In the entries below, find the line with "blue duck: 3 -> 0" and the line with "yellow duck: 1 -> 2". Reproduce those two lines and every line between them exactly, and nothing more.

---- Record set

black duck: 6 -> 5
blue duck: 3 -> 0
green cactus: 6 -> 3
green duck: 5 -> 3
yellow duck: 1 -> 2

--------
---- Record set

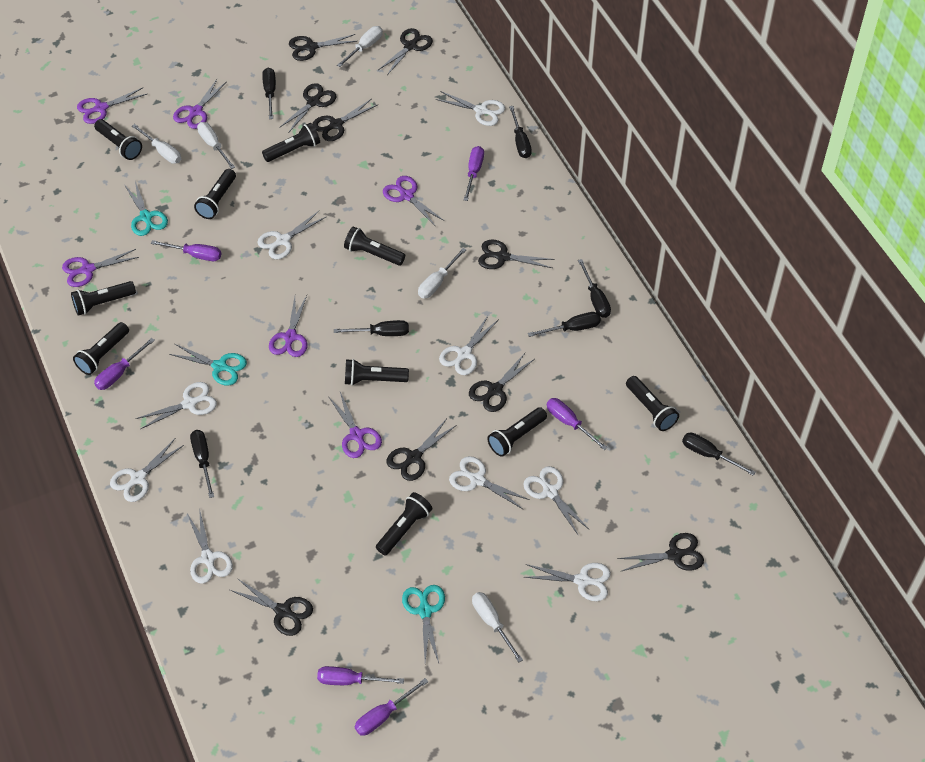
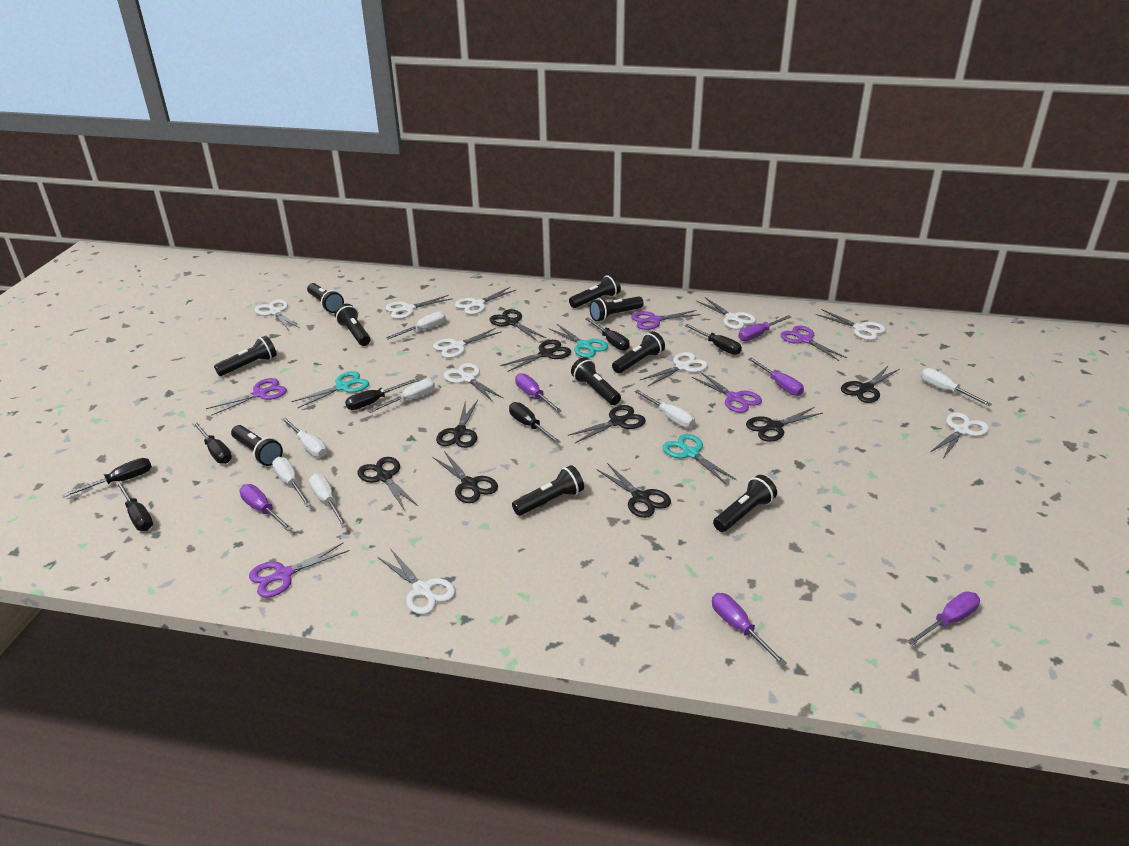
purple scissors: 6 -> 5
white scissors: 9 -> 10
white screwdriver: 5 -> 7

--------

• **Output**
blue duck: 3 -> 0
green cactus: 6 -> 3
green duck: 5 -> 3
yellow duck: 1 -> 2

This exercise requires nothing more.